Coordinate-based object records
· · · ·

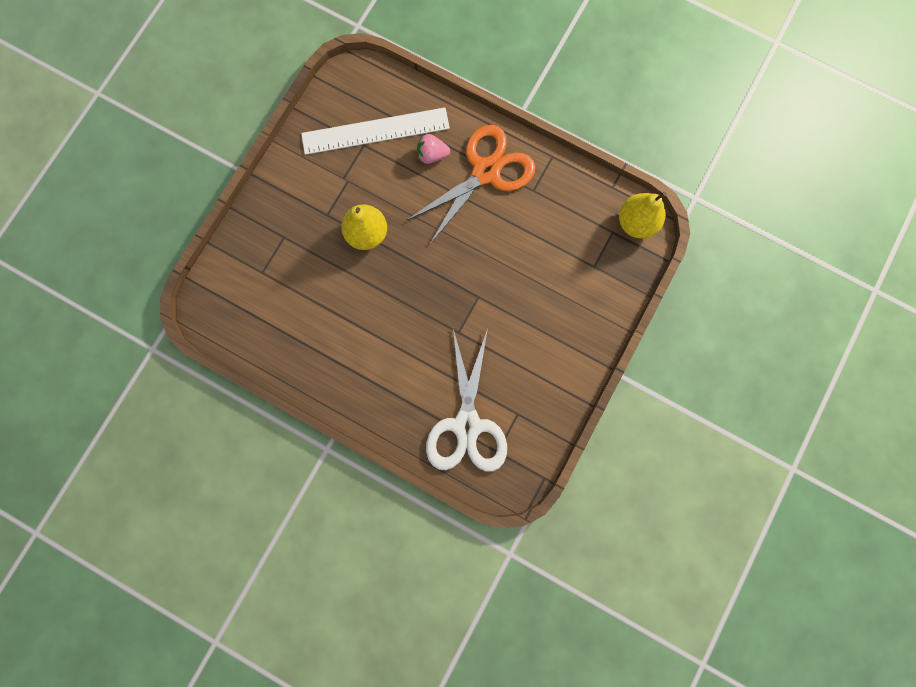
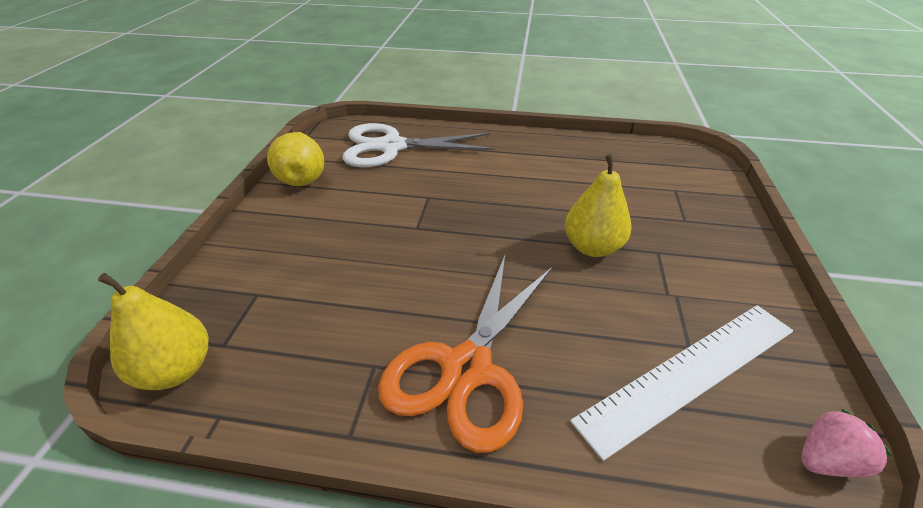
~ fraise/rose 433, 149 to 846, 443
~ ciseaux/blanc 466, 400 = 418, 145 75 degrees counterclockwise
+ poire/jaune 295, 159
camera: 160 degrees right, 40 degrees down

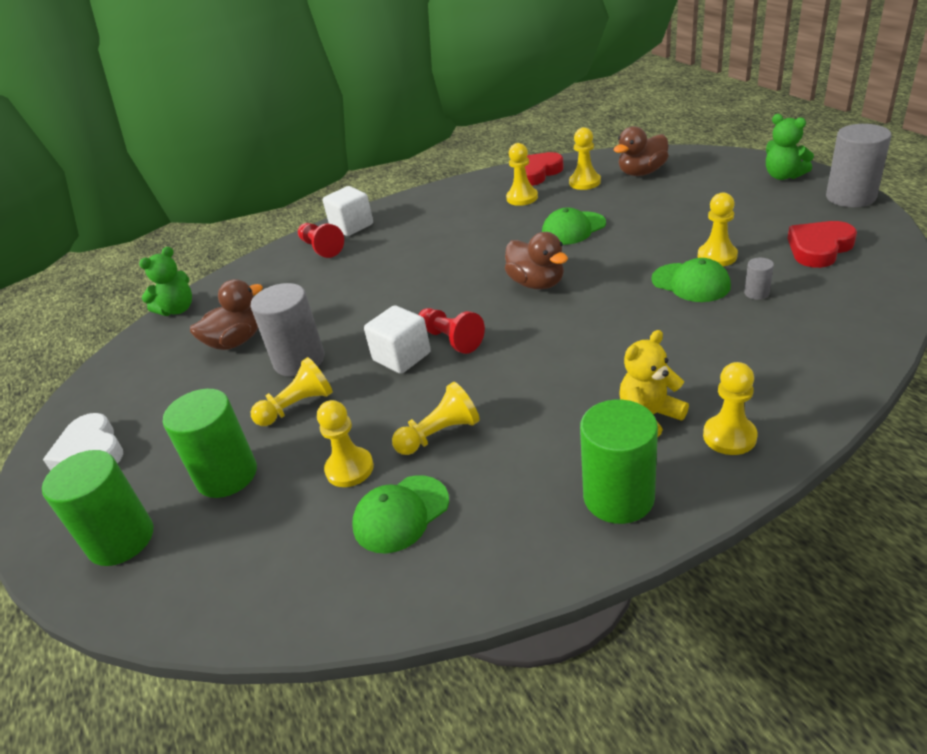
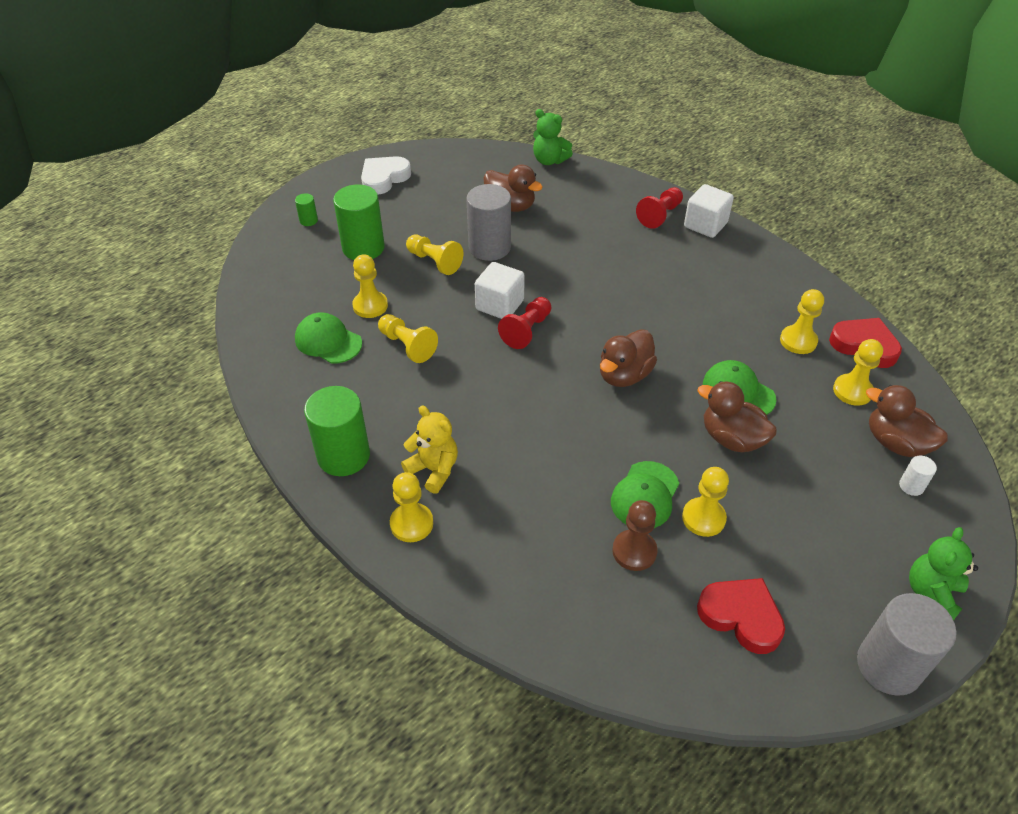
~ cylindre/vert 97, 508 = 306, 210 x0.45
~ cylindre/gris 759, 279 to pion/marron 635, 535
+ canard/marron 737, 416
+ cylindre/blanc 918, 476
camera: 70 degrees right, 10 degrees up

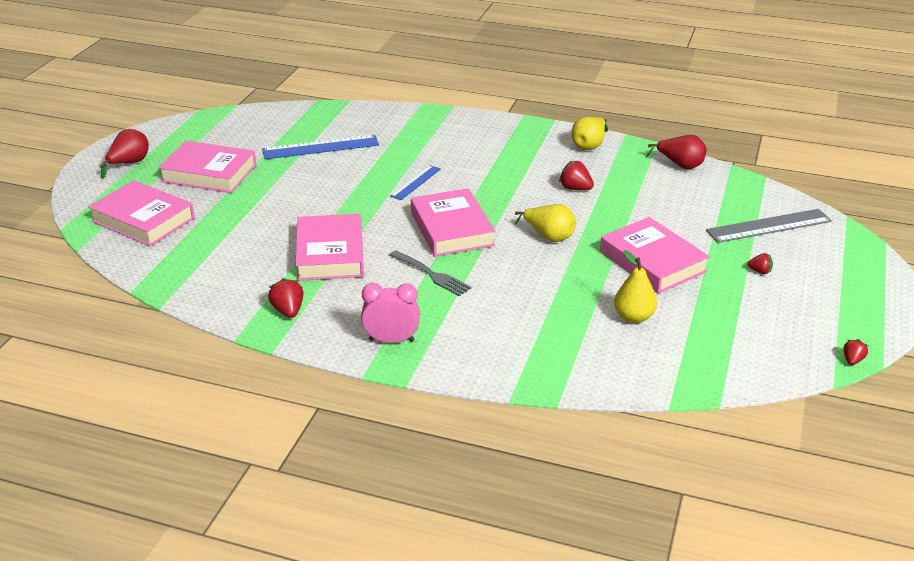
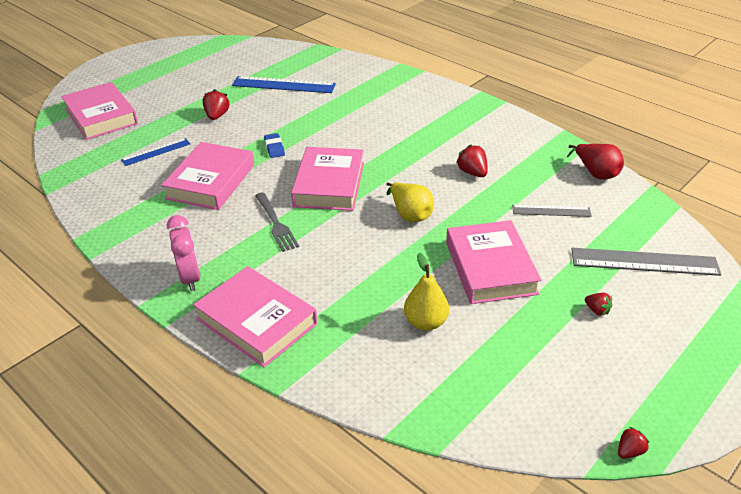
- poire/rouge 124, 154
~ livre/rose 207, 167 to 255, 316
~ fraise/rouge 285, 298 to 215, 104
~ réveil/rose 390, 313 = 183, 253 45 degrees clockwise
~ règle/bleu 415, 182 to 156, 152
- poire/jaune 589, 133
+ gomme/bleu 274, 145
+ règle/gris 552, 211
camera: 25 degrees right, 5 degrees up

· · · ·

▶ Problem description:
Return the records above verbatim, images excluded.

▶ Output below:
~ fraise/rose 433, 149 to 846, 443
~ ciseaux/blanc 466, 400 = 418, 145 75 degrees counterclockwise
+ poire/jaune 295, 159
camera: 160 degrees right, 40 degrees down

~ cylindre/vert 97, 508 = 306, 210 x0.45
~ cylindre/gris 759, 279 to pion/marron 635, 535
+ canard/marron 737, 416
+ cylindre/blanc 918, 476
camera: 70 degrees right, 10 degrees up

- poire/rouge 124, 154
~ livre/rose 207, 167 to 255, 316
~ fraise/rouge 285, 298 to 215, 104
~ réveil/rose 390, 313 = 183, 253 45 degrees clockwise
~ règle/bleu 415, 182 to 156, 152
- poire/jaune 589, 133
+ gomme/bleu 274, 145
+ règle/gris 552, 211
camera: 25 degrees right, 5 degrees up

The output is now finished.